• Assignment
The answer must consist only of the lines in the records below from the line with "brown semicircle: (45, 107)" to the line with "gray triangle: (72, 302) -> (66, 371), moved", both included, copied word for word with every picture left out.

START Data for analysis

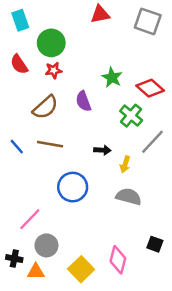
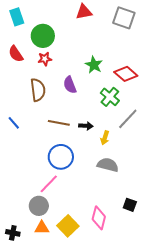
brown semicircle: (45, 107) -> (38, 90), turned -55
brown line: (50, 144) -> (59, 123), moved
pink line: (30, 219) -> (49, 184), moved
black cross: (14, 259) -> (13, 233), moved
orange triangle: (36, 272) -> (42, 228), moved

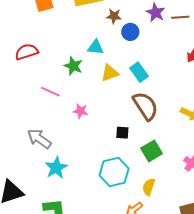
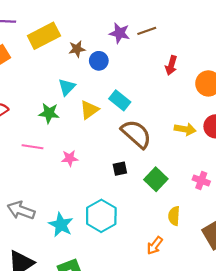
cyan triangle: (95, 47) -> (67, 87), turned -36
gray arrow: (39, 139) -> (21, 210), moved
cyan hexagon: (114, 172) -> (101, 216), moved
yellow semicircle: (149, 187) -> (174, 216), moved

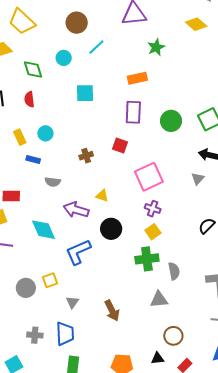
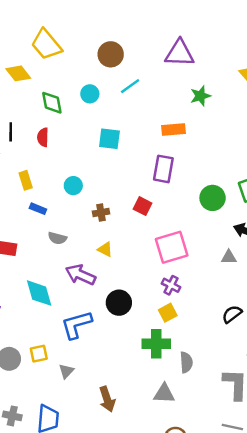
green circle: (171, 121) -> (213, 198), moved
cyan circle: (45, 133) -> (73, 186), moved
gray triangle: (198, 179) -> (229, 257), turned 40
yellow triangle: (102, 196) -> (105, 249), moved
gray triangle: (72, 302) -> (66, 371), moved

END Data for analysis
START Data for analysis

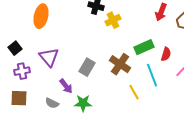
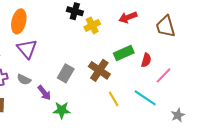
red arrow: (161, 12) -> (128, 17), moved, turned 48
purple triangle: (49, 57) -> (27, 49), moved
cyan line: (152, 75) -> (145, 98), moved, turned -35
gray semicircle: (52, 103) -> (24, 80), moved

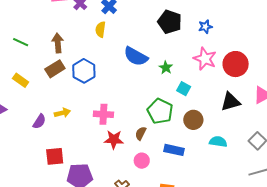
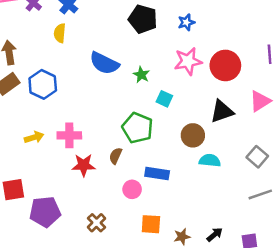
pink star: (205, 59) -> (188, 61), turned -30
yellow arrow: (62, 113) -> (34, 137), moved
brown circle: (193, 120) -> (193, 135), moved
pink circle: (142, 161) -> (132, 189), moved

END Data for analysis

• Expected answer
brown semicircle: (45, 107) -> (38, 90), turned -55
brown line: (50, 144) -> (59, 123), moved
pink line: (30, 219) -> (49, 184), moved
black cross: (14, 259) -> (13, 233), moved
orange triangle: (36, 272) -> (42, 228), moved

cyan triangle: (95, 47) -> (67, 87), turned -36
gray arrow: (39, 139) -> (21, 210), moved
cyan hexagon: (114, 172) -> (101, 216), moved
yellow semicircle: (149, 187) -> (174, 216), moved

green circle: (171, 121) -> (213, 198), moved
cyan circle: (45, 133) -> (73, 186), moved
gray triangle: (198, 179) -> (229, 257), turned 40
yellow triangle: (102, 196) -> (105, 249), moved
gray triangle: (72, 302) -> (66, 371), moved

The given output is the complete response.